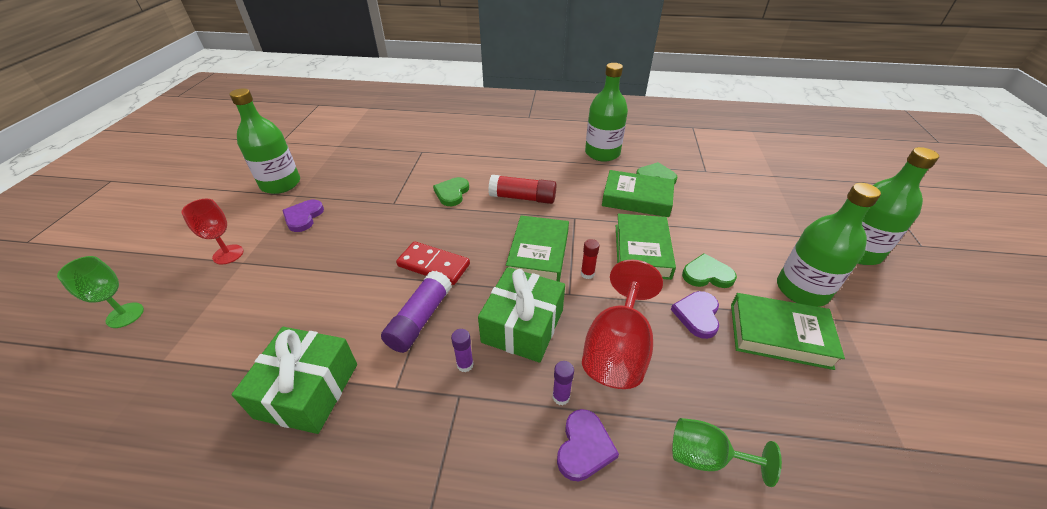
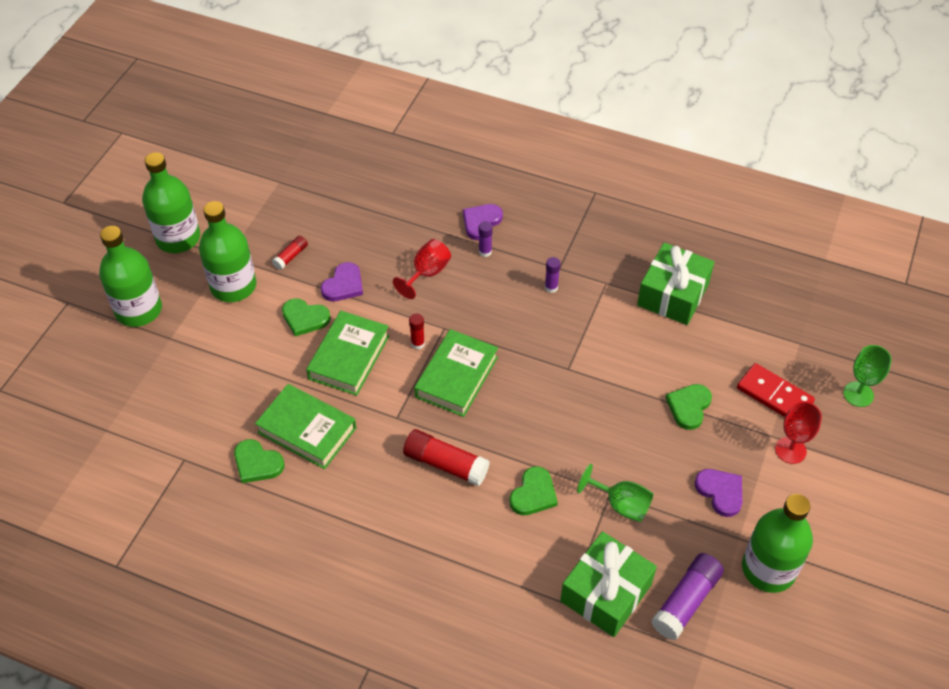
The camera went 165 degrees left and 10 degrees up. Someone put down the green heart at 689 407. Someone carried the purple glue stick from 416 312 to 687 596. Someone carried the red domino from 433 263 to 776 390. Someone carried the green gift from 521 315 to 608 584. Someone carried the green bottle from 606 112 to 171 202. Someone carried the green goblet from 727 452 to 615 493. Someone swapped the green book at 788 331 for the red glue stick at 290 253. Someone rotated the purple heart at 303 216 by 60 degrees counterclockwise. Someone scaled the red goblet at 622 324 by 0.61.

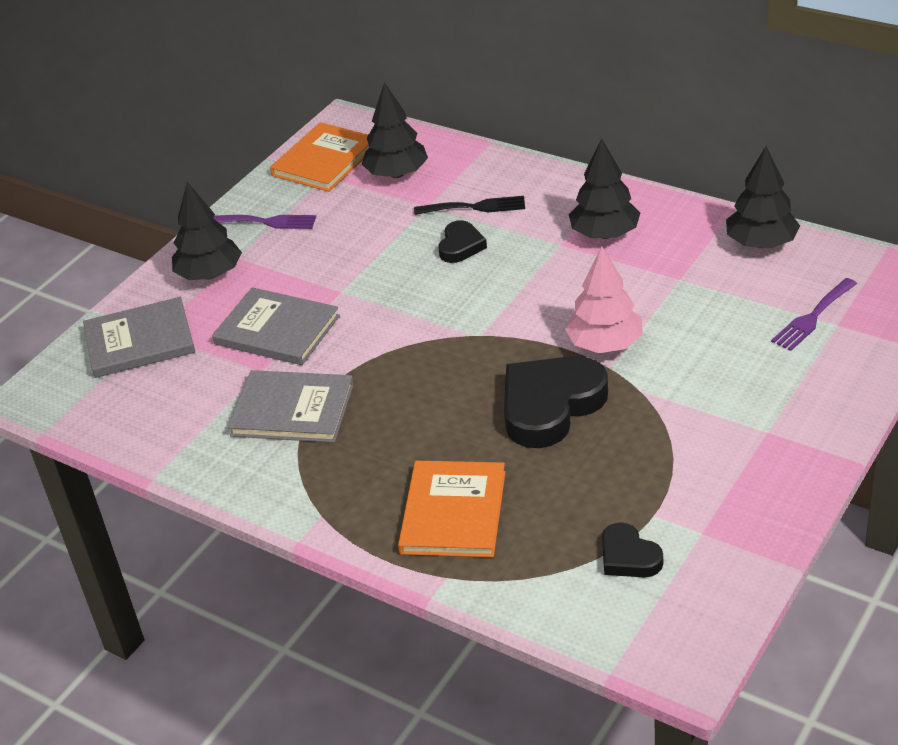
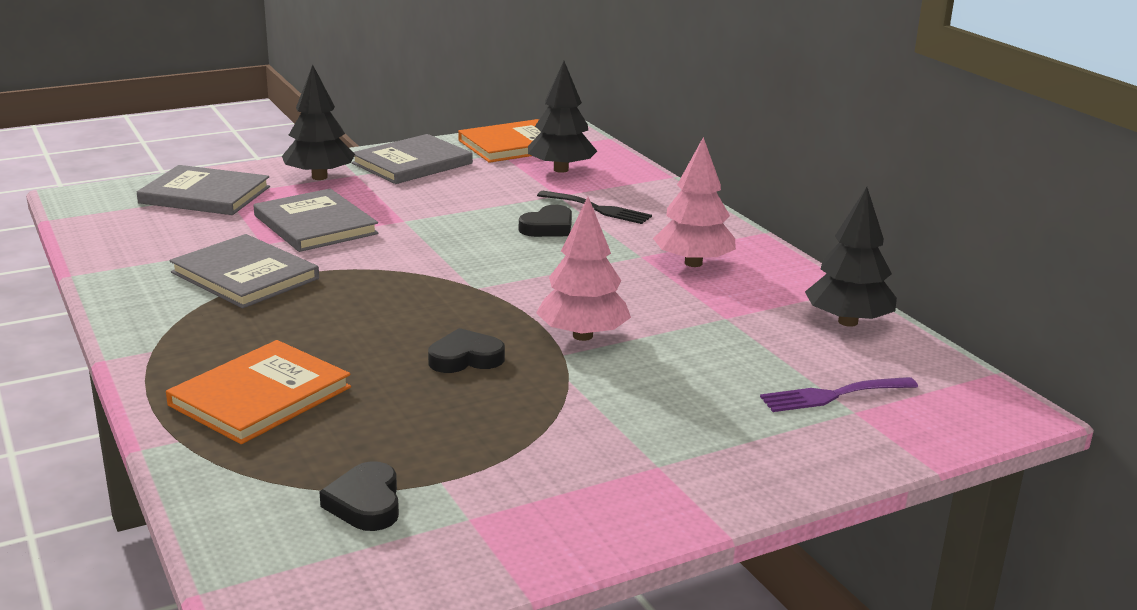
The camera went 25 degrees right and 15 degrees down. Someone swapped the purple fork at 264 222 for the grey book at 412 159. Someone repainted the black tree at 604 188, which became the pink tree at 694 202. Someone scaled the black heart at 556 402 by 0.52.

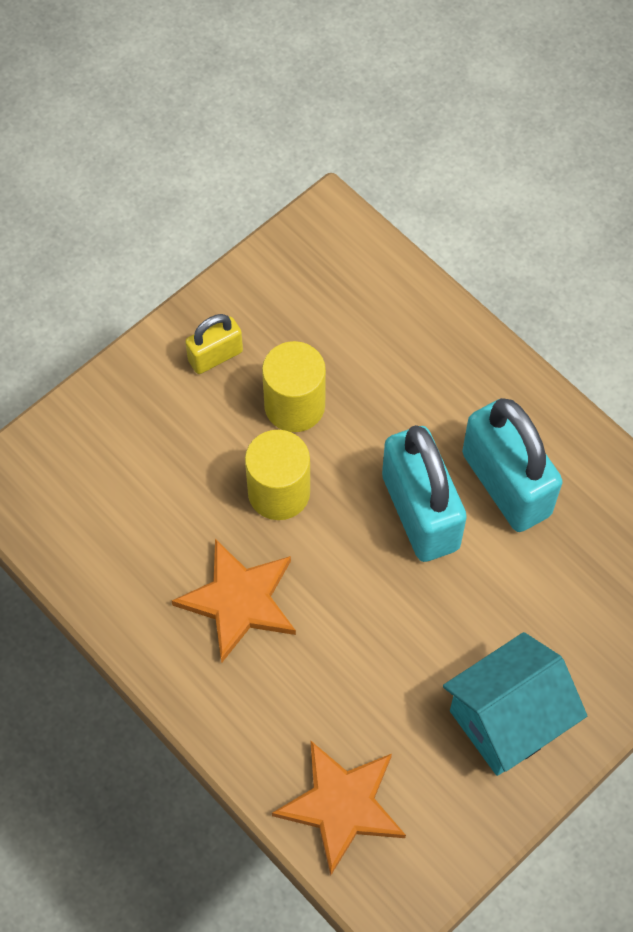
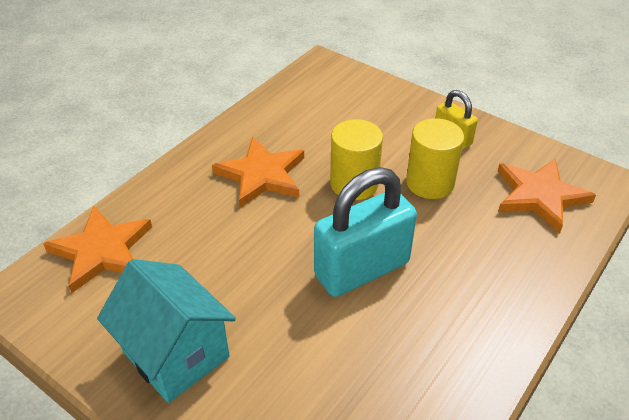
The camera went 80 degrees right and 20 degrees down. Someone took away the turquoise padlock at 512 465. Someone put down the orange star at 546 196.

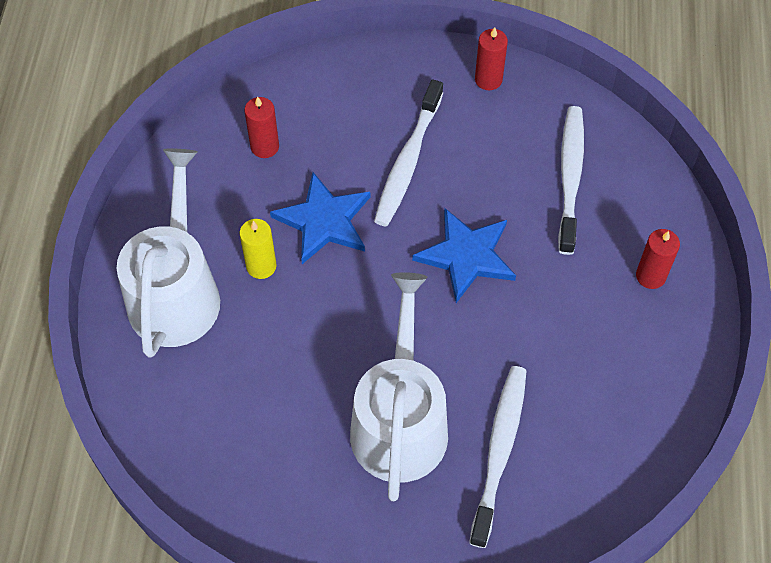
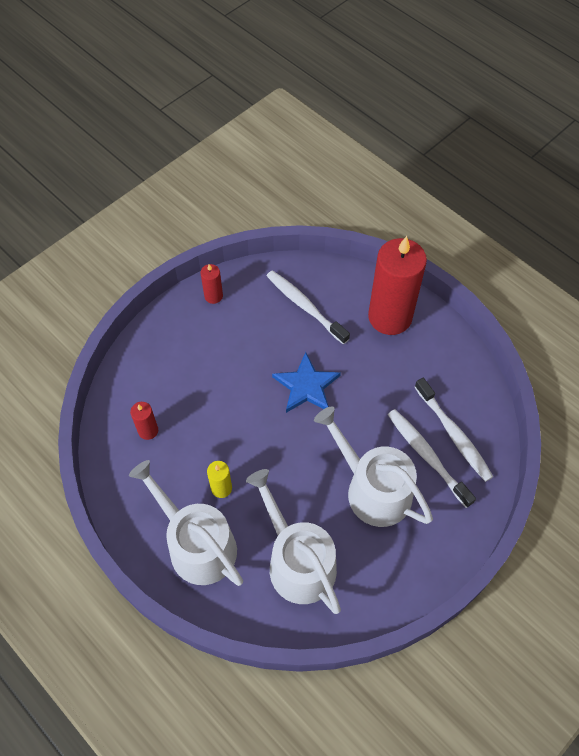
The camera went 50 degrees left and 0 degrees up. Someone took away the blue star at 320 218. Someone put down the white watering can at 293 541. Someone carried the white toothbrush from 408 153 to 454 430. Someone scaled the red candle at 658 259 by 2.34.

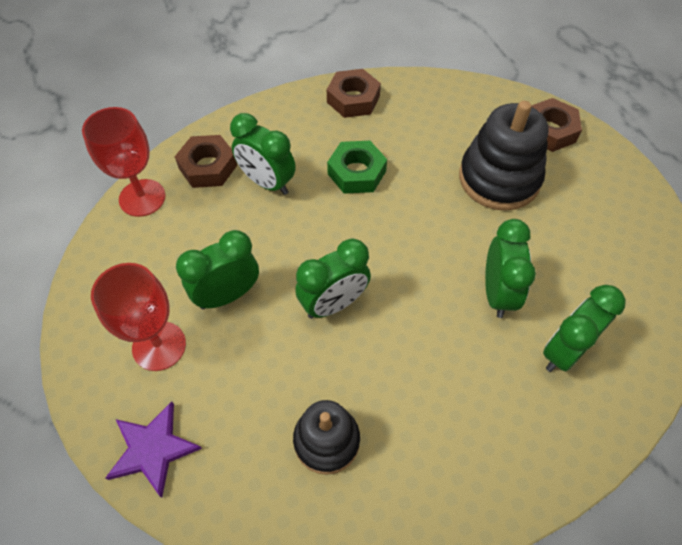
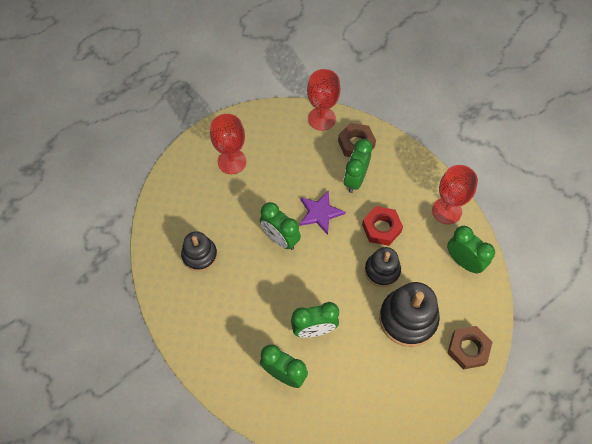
The camera went 75 degrees right and 5 degrees up. Someone put down the black stacking toy at 383 267. Someone carried the purple star from 153 450 to 322 212. Someone carried the green clock from 217 270 to 471 250. Someone swapped the brown nut at 354 93 for the red goblet at 455 194. Someone repainted the green nut at 357 167, which became the red nut at 382 226.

[ACTIVITY] Whenever a line of the listing above holds the word "green", copy that line.

[YOUR SOLUTION]
The camera went 165 degrees left and 10 degrees up. Someone put down the green heart at 689 407. Someone carried the purple glue stick from 416 312 to 687 596. Someone carried the red domino from 433 263 to 776 390. Someone carried the green gift from 521 315 to 608 584. Someone carried the green bottle from 606 112 to 171 202. Someone carried the green goblet from 727 452 to 615 493. Someone swapped the green book at 788 331 for the red glue stick at 290 253. Someone rotated the purple heart at 303 216 by 60 degrees counterclockwise. Someone scaled the red goblet at 622 324 by 0.61.
The camera went 75 degrees right and 5 degrees up. Someone put down the black stacking toy at 383 267. Someone carried the purple star from 153 450 to 322 212. Someone carried the green clock from 217 270 to 471 250. Someone swapped the brown nut at 354 93 for the red goblet at 455 194. Someone repainted the green nut at 357 167, which became the red nut at 382 226.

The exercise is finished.